» TRY IT
Write again exactly the lines in the listing below, starting at the line with "none -> red brick B6:B9 level 1" and ending at the line with "none -> red brick G9 level 1", both included. Pictures are not copied.

Start of DATA PROVIDED

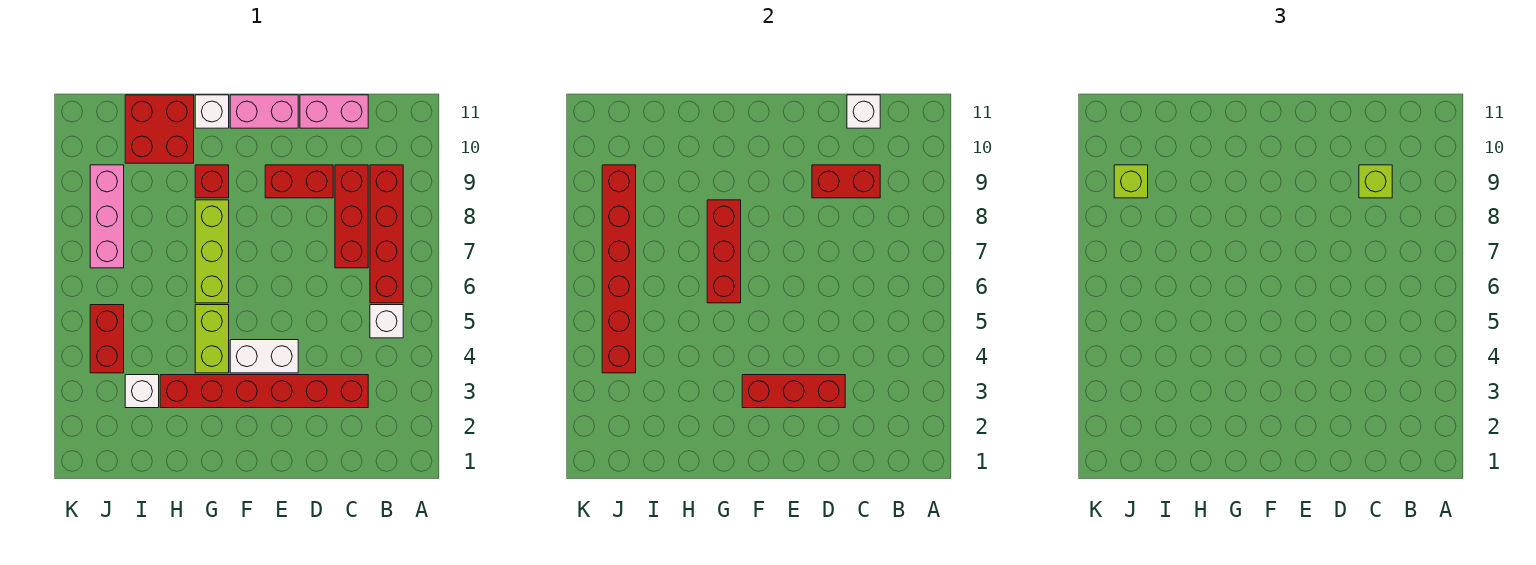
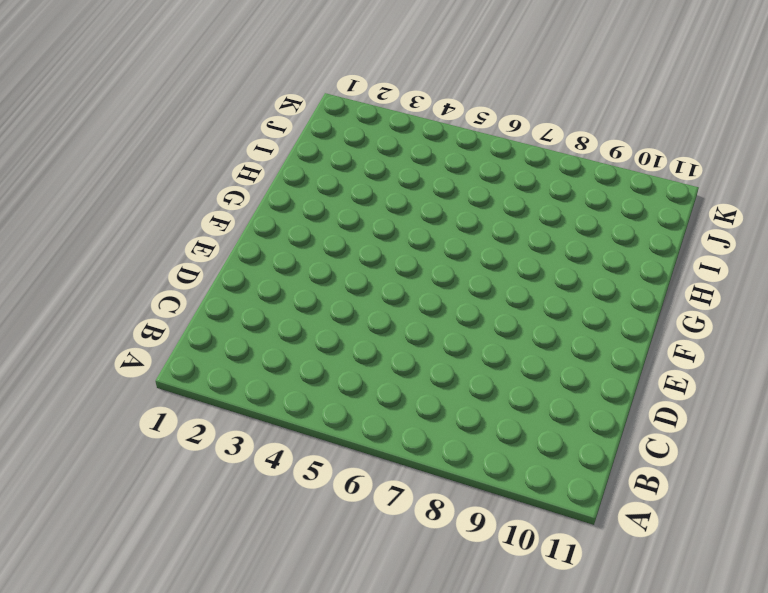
none -> white brick B5 level 1
none -> red brick B6:B9 level 1
none -> red brick C3:H3 level 1

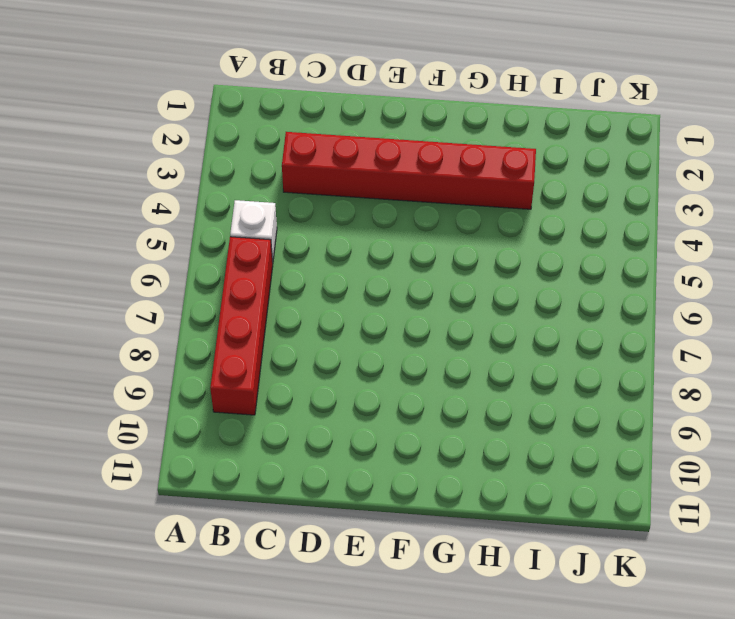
none -> red brick C7:C9 level 1
none -> pink brick C11:D11 level 1
none -> red brick D9:E9 level 1

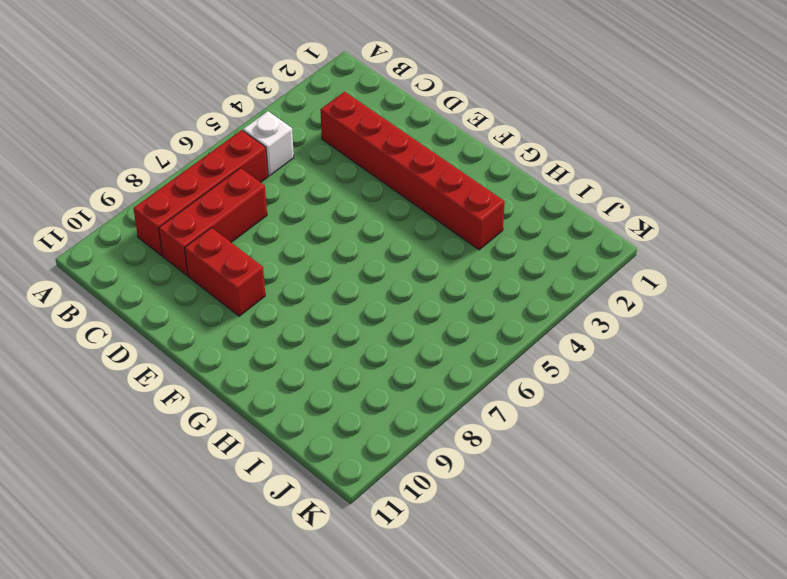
none -> pink brick C11:D11 level 1
none -> white brick E4:F4 level 1
none -> pink brick E11:F11 level 1

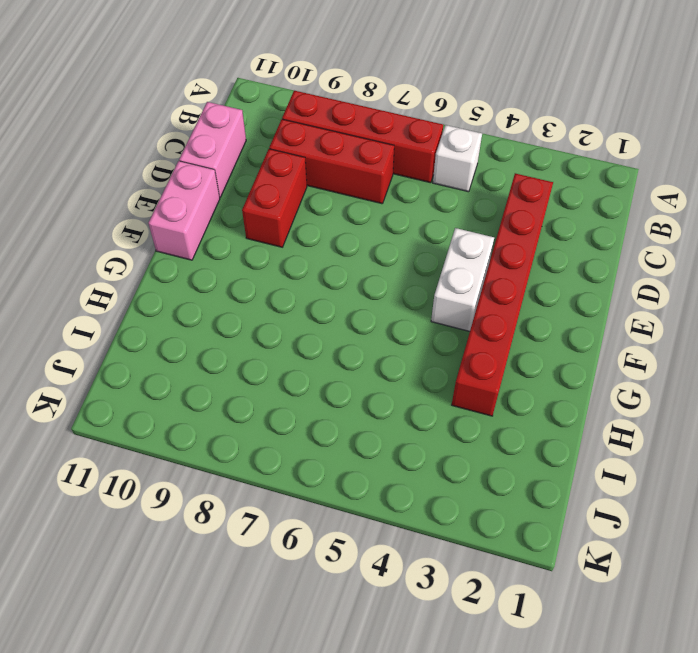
none -> lime brick G4:G5 level 1
none -> lime brick G6:G8 level 1
none -> red brick G9 level 1

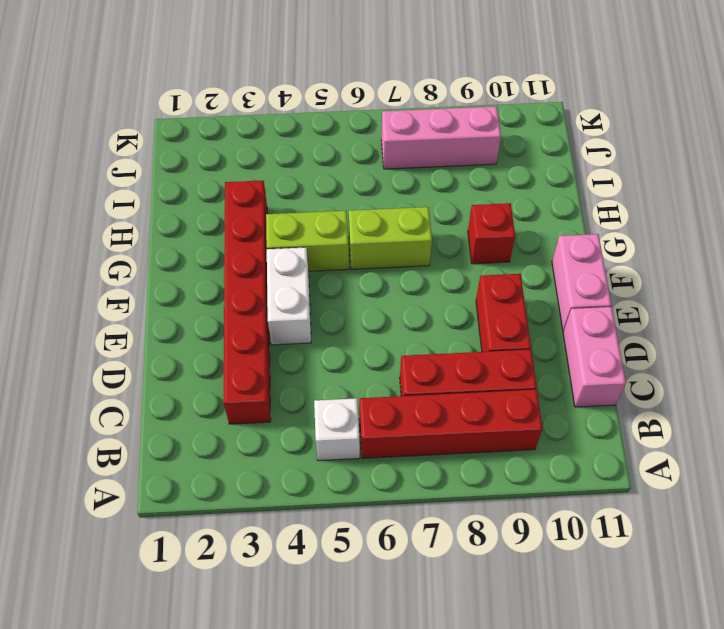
lime brick G6:G7 level 1 -> lime brick G6:G8 level 1
none -> white brick G11 level 1
none -> red brick H10:I11 level 1
none -> white brick I3 level 1

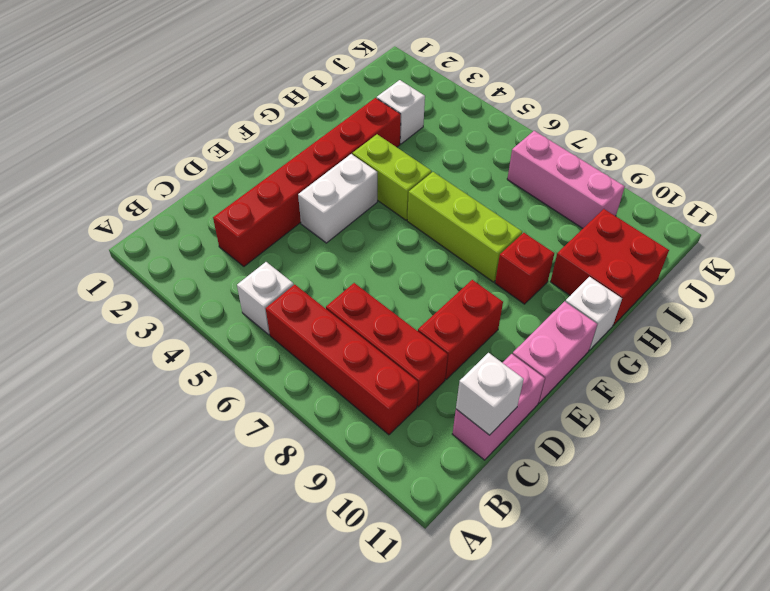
none -> red brick J4:J5 level 1
none -> red brick C9:D9 level 2
none -> red brick D3:F3 level 2

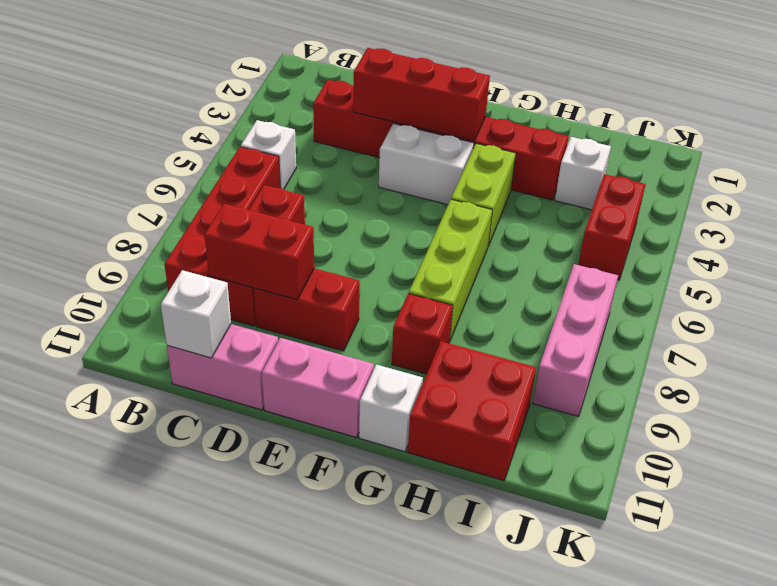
none -> red brick G6:G8 level 2
none -> red brick J4:J9 level 2
none -> lime brick C9 level 3

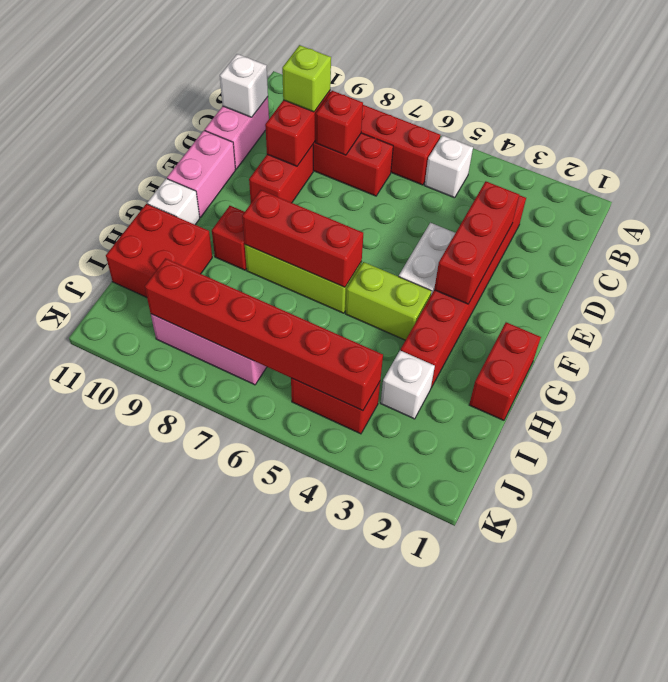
red brick C8 level 2 -> none
red brick G1:H1 level 1 -> none
none -> lime brick J9 level 3

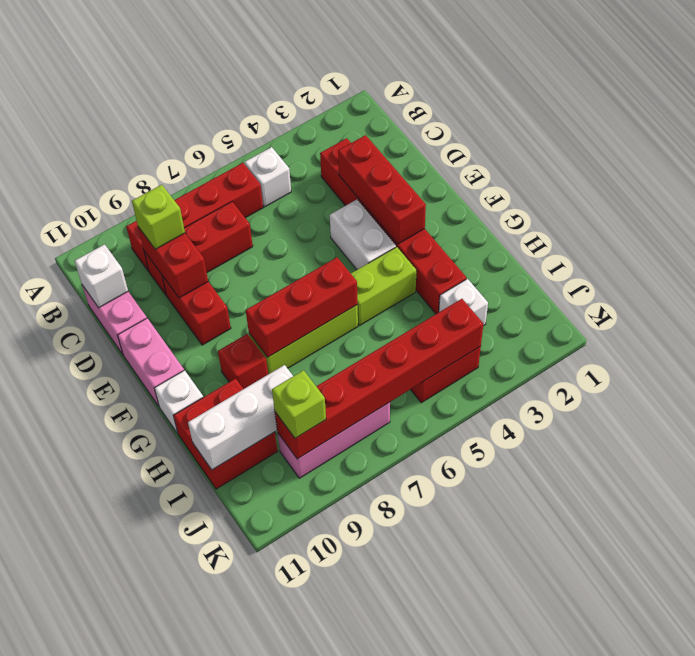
white brick I9:I11 level 2 -> none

End of DATA PROVIDED

» FINAL ANSWER
none -> red brick B6:B9 level 1
none -> red brick C3:H3 level 1

none -> red brick C7:C9 level 1
none -> pink brick C11:D11 level 1
none -> red brick D9:E9 level 1

none -> pink brick C11:D11 level 1
none -> white brick E4:F4 level 1
none -> pink brick E11:F11 level 1

none -> lime brick G4:G5 level 1
none -> lime brick G6:G8 level 1
none -> red brick G9 level 1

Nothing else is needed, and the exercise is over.